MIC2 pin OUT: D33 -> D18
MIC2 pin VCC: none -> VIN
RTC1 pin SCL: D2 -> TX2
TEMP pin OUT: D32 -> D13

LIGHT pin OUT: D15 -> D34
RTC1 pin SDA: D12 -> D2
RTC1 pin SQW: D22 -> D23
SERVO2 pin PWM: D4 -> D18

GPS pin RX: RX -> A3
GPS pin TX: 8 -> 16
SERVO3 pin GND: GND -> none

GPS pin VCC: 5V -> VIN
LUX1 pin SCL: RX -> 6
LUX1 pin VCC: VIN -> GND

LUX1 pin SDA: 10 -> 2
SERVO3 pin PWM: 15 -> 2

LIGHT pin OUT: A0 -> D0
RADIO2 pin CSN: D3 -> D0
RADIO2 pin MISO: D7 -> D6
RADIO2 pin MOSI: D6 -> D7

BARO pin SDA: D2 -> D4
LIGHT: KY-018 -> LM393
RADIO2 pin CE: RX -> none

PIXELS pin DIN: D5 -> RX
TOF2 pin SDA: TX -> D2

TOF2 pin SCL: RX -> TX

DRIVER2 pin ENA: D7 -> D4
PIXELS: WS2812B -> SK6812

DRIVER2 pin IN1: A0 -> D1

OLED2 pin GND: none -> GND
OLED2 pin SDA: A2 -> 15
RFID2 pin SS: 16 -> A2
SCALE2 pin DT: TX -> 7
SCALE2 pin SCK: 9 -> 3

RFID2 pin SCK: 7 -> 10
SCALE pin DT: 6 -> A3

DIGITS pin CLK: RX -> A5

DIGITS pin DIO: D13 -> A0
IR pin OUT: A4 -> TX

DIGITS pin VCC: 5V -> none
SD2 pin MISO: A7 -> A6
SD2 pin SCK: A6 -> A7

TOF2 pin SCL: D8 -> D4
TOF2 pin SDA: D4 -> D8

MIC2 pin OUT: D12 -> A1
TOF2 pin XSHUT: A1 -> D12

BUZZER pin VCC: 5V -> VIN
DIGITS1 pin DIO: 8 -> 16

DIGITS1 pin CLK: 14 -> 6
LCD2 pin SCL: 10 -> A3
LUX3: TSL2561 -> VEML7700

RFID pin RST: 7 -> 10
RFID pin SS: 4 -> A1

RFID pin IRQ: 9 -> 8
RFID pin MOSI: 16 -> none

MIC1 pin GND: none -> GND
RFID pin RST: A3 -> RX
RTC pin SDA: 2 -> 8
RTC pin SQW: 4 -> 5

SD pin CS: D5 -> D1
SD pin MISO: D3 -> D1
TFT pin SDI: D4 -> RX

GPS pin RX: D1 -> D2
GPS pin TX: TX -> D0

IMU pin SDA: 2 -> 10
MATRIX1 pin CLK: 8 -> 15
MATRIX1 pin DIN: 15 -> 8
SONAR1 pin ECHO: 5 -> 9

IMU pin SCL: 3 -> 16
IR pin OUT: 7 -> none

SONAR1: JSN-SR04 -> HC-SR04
#####
**Task**
From the entries above, extract only the lines running from the one containing "SCALE2 pin SCK: 9 -> 3" through the one containing "IMU pin SDA: 2 -> 10", inclusive.

**Your response**
SCALE2 pin SCK: 9 -> 3

RFID2 pin SCK: 7 -> 10
SCALE pin DT: 6 -> A3

DIGITS pin CLK: RX -> A5

DIGITS pin DIO: D13 -> A0
IR pin OUT: A4 -> TX

DIGITS pin VCC: 5V -> none
SD2 pin MISO: A7 -> A6
SD2 pin SCK: A6 -> A7

TOF2 pin SCL: D8 -> D4
TOF2 pin SDA: D4 -> D8

MIC2 pin OUT: D12 -> A1
TOF2 pin XSHUT: A1 -> D12

BUZZER pin VCC: 5V -> VIN
DIGITS1 pin DIO: 8 -> 16

DIGITS1 pin CLK: 14 -> 6
LCD2 pin SCL: 10 -> A3
LUX3: TSL2561 -> VEML7700

RFID pin RST: 7 -> 10
RFID pin SS: 4 -> A1

RFID pin IRQ: 9 -> 8
RFID pin MOSI: 16 -> none

MIC1 pin GND: none -> GND
RFID pin RST: A3 -> RX
RTC pin SDA: 2 -> 8
RTC pin SQW: 4 -> 5

SD pin CS: D5 -> D1
SD pin MISO: D3 -> D1
TFT pin SDI: D4 -> RX

GPS pin RX: D1 -> D2
GPS pin TX: TX -> D0

IMU pin SDA: 2 -> 10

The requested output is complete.